[Coordinate-based object records]

══════

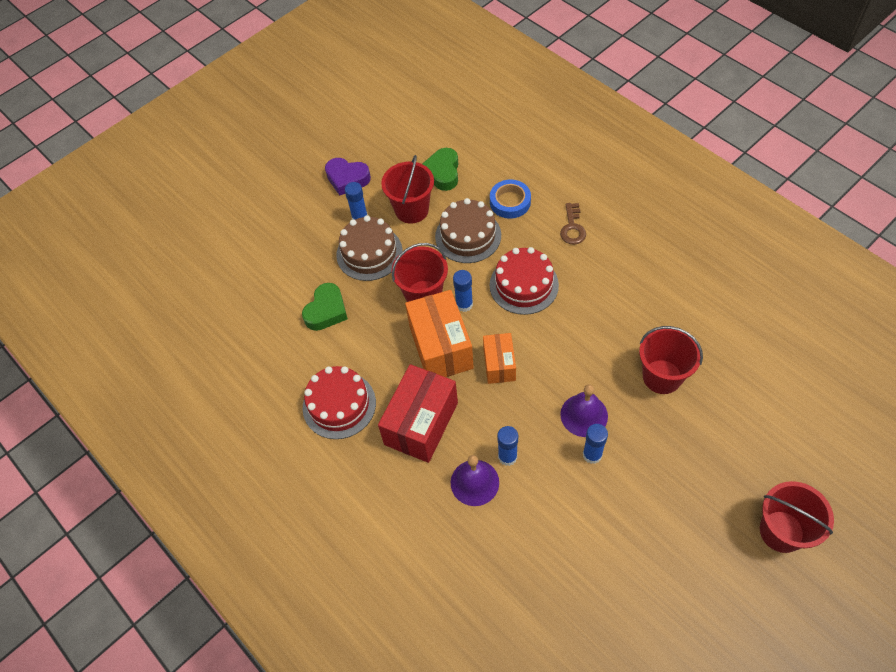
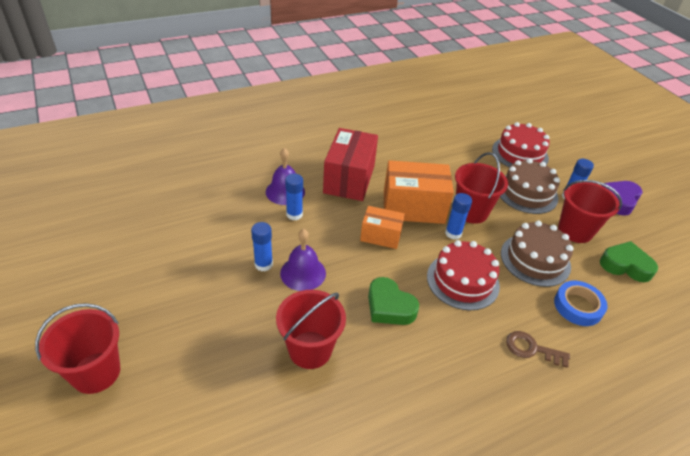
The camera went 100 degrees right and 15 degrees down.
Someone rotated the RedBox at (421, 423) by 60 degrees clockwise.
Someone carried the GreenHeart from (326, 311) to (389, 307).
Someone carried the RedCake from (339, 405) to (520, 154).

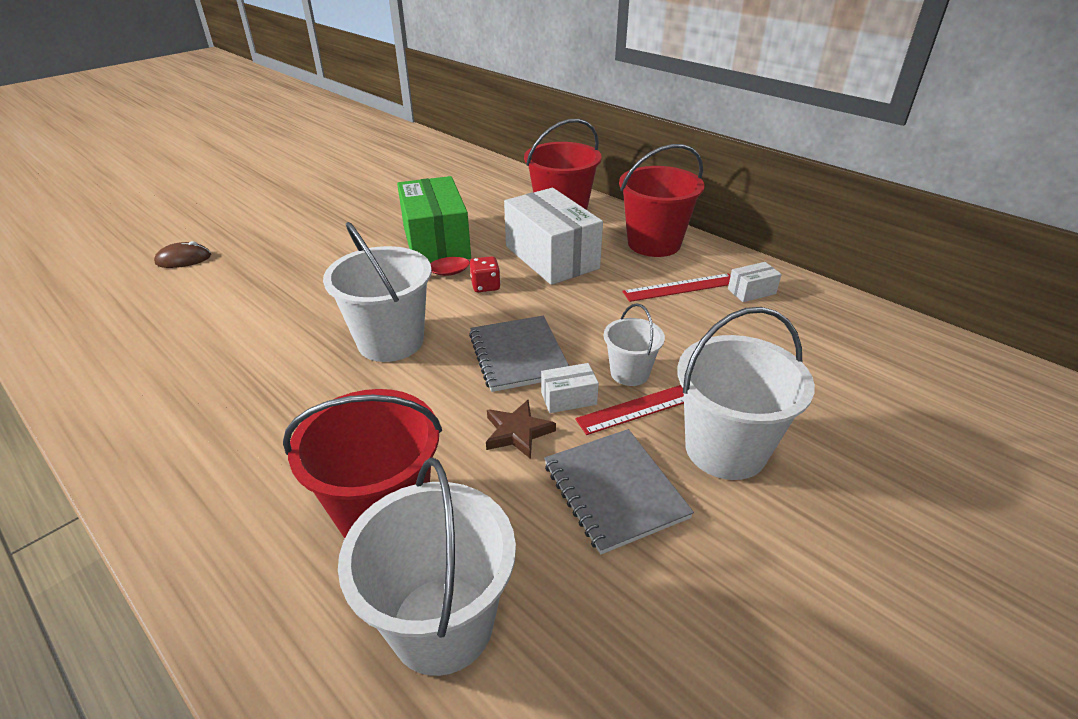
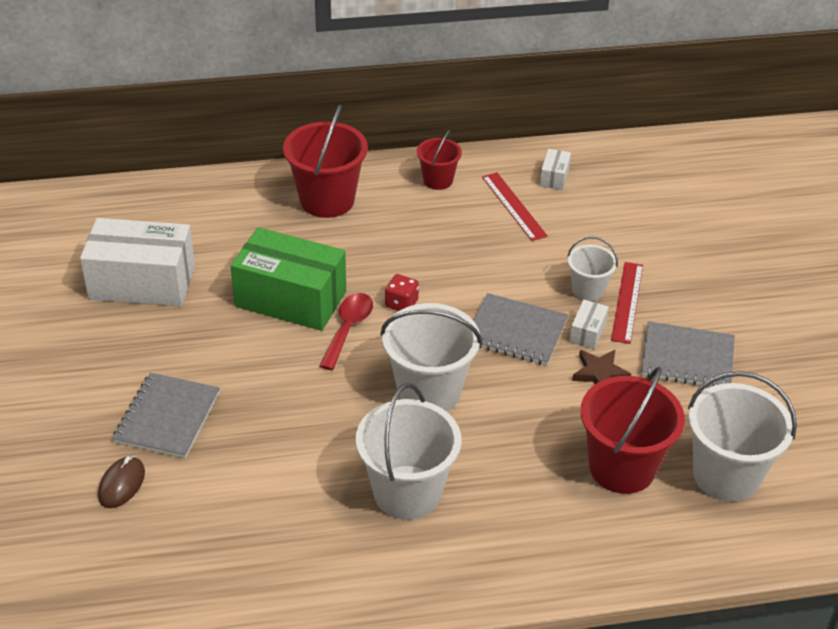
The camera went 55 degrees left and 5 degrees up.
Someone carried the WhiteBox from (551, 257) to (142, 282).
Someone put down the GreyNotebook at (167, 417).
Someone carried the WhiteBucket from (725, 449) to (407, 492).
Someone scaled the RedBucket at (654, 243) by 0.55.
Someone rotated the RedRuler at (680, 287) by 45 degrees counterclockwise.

══════

Problem to solve:
What you return should be only the exact lines from the top of the entries through the line with "Someone carried the RedCake", minus the pictures.

Answer to the exercise:
The camera went 100 degrees right and 15 degrees down.
Someone rotated the RedBox at (421, 423) by 60 degrees clockwise.
Someone carried the GreenHeart from (326, 311) to (389, 307).
Someone carried the RedCake from (339, 405) to (520, 154).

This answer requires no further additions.